* **WORK TO COMPLETE**
Your task is to find every line of the listing that includes "brown" and copy it.

* **DATA FOR ANALYSIS**
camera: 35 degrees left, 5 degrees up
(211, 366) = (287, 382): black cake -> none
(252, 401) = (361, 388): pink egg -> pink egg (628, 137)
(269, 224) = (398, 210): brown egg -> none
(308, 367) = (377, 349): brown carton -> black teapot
--
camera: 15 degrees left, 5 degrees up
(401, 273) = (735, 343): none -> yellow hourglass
...
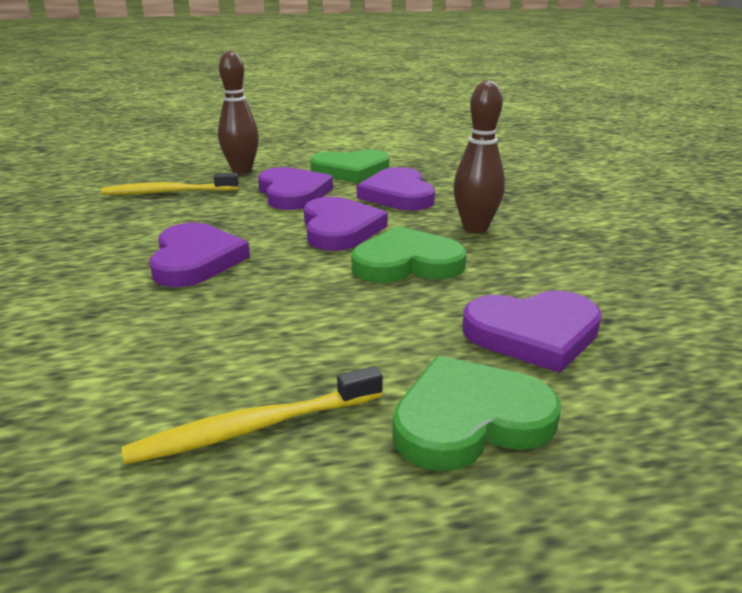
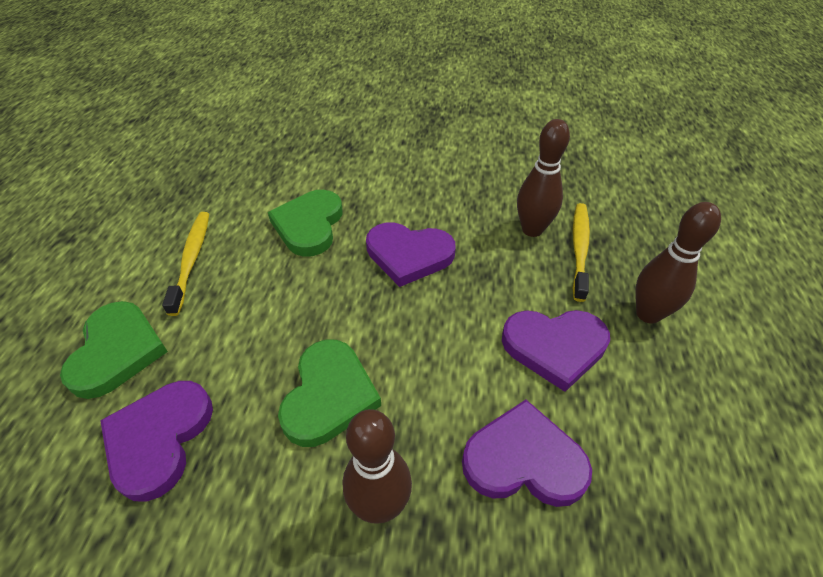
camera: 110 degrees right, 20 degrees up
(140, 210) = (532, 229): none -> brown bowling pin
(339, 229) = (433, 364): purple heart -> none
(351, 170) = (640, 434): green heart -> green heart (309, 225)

* **RESPONSE**
(269, 224) = (398, 210): brown egg -> none
(308, 367) = (377, 349): brown carton -> black teapot
(140, 210) = (532, 229): none -> brown bowling pin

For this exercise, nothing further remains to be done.